* _Input data_:
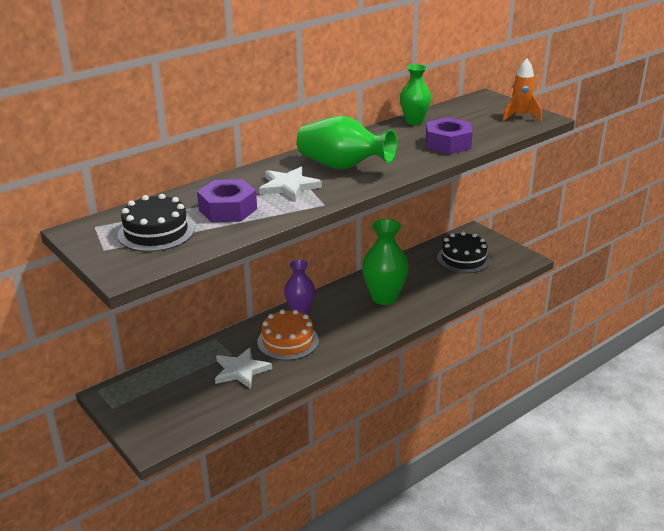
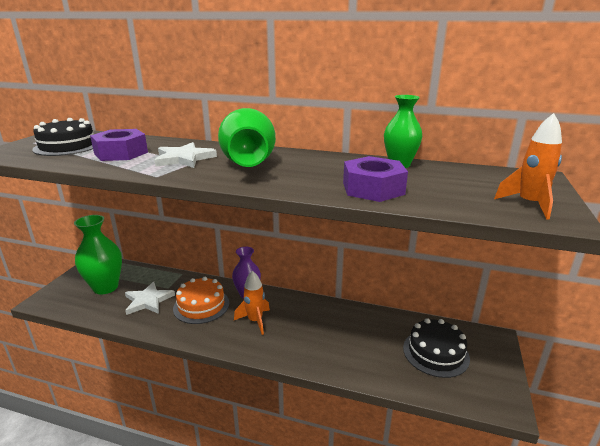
camera: 55 degrees right, 5 degrees down
(344, 320) = (255, 321): none -> orange rocket
(384, 297) = (310, 329): green vase -> green vase (105, 287)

* _Exercise_:
Transcribe the material exactly, keeping every word and none of the pictures.

* _Problem solution_:
camera: 55 degrees right, 5 degrees down
(344, 320) = (255, 321): none -> orange rocket
(384, 297) = (310, 329): green vase -> green vase (105, 287)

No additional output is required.